Records from a collection:
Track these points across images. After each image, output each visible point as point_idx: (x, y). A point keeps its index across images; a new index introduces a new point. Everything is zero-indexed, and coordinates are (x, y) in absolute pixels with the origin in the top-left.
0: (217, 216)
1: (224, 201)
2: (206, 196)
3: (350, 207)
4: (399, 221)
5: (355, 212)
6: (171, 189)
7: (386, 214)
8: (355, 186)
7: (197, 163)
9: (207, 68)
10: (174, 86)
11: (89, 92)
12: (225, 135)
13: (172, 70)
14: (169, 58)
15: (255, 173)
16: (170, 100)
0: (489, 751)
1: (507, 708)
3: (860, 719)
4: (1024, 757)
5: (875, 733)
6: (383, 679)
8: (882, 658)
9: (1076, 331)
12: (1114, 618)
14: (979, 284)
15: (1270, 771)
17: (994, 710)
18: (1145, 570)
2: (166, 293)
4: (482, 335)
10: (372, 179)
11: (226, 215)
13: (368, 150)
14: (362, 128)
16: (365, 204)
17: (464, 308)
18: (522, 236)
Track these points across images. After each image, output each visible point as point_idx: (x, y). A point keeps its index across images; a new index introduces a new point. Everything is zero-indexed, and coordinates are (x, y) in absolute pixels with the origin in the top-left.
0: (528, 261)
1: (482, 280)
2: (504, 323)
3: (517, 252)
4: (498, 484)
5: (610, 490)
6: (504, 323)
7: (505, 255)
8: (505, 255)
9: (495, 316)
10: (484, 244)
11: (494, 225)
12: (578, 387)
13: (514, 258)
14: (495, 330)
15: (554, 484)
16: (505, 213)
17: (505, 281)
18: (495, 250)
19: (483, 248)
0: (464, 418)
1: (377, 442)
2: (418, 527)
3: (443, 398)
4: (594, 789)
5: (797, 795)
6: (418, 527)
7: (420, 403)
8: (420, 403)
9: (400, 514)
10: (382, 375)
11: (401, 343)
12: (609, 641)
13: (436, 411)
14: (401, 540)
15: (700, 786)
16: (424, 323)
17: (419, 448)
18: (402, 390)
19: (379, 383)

* [PROBLEM TO SOLVE]: Copy out these rows line for line.

* [SOLUTION]:
Track these points across images. After each image, output each visible point as point_idx: (x, y). A point keeps its index across images; a new index introduces a new point. Everything is zero-indexed, and coordinates are (x, y) in absolute pixels with the origin in the top-left.
0: (217, 216)
1: (224, 201)
2: (206, 196)
3: (350, 207)
4: (399, 221)
5: (355, 212)
6: (171, 189)
7: (386, 214)
8: (355, 186)
7: (197, 163)
9: (207, 68)
10: (174, 86)
11: (89, 92)
12: (225, 135)
13: (172, 70)
14: (169, 58)
15: (255, 173)
16: (170, 100)
0: (489, 751)
1: (507, 708)
3: (860, 719)
4: (1024, 757)
5: (875, 733)
6: (383, 679)
8: (882, 658)
9: (1076, 331)
12: (1114, 618)
14: (979, 284)
15: (1270, 771)
17: (994, 710)
18: (1145, 570)
2: (166, 293)
4: (482, 335)
10: (372, 179)
11: (226, 215)
13: (368, 150)
14: (362, 128)
16: (365, 204)
17: (464, 308)
18: (522, 236)
Track these points across images. After each image, output each visible point as point_idx: (x, y). A point keeps its index across images; a new index introduces a new point. Everything is zero-indexed, and coordinates are (x, y) in absolute pixels with the origin in the top-left.
0: (528, 261)
1: (482, 280)
2: (504, 323)
3: (517, 252)
4: (498, 484)
5: (610, 490)
6: (504, 323)
7: (505, 255)
8: (505, 255)
9: (495, 316)
10: (484, 244)
11: (494, 225)
12: (578, 387)
13: (514, 258)
14: (495, 330)
15: (554, 484)
16: (505, 213)
17: (505, 281)
18: (495, 250)
19: (483, 248)
0: (464, 418)
1: (377, 442)
2: (418, 527)
3: (443, 398)
4: (594, 789)
5: (797, 795)
6: (418, 527)
7: (420, 403)
8: (420, 403)
9: (400, 514)
10: (382, 375)
11: (401, 343)
12: (609, 641)
13: (436, 411)
14: (401, 540)
15: (700, 786)
16: (424, 323)
17: (419, 448)
18: (402, 390)
19: (379, 383)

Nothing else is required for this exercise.